◆ Problem ◆
Going through the listing below, work out how many lines include "black" and give that number by itself.

───── The data

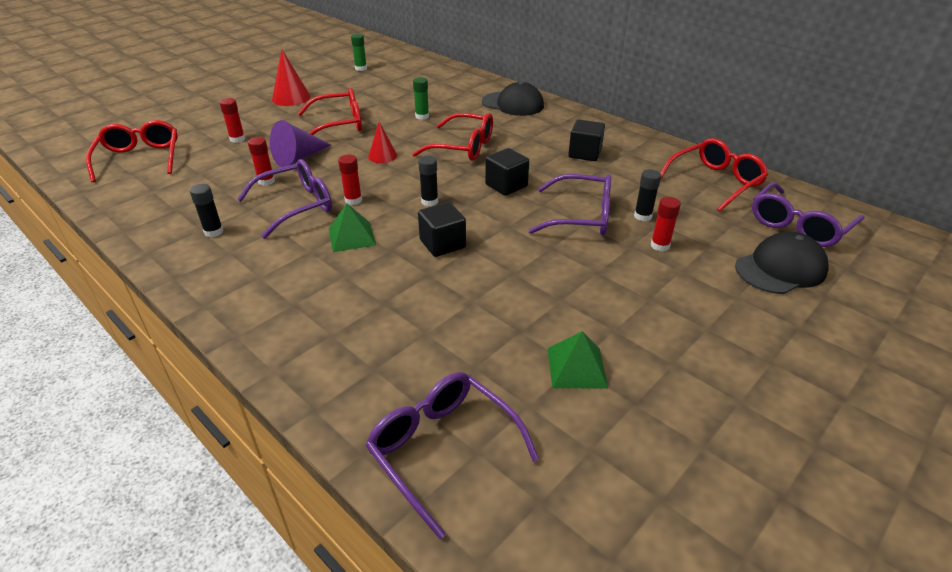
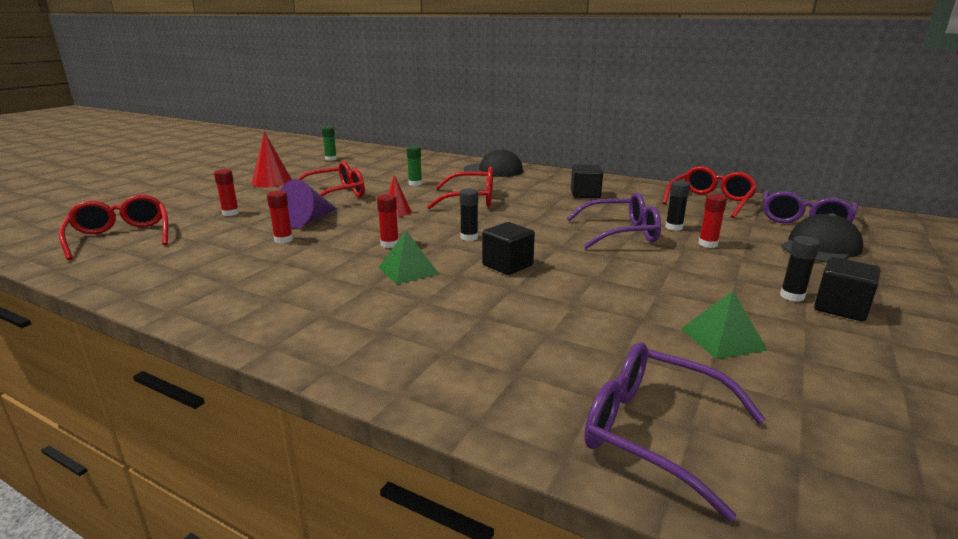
camera: 15 degrees left, 15 degrees down
black glue stick [190,184,223,237] -> black glue stick moved to [780,236,820,302]
purple glasses [237,159,332,239] -> none
black cube [485,148,529,196] -> black cube moved to [814,257,880,321]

──────────

◆ Solution ◆
2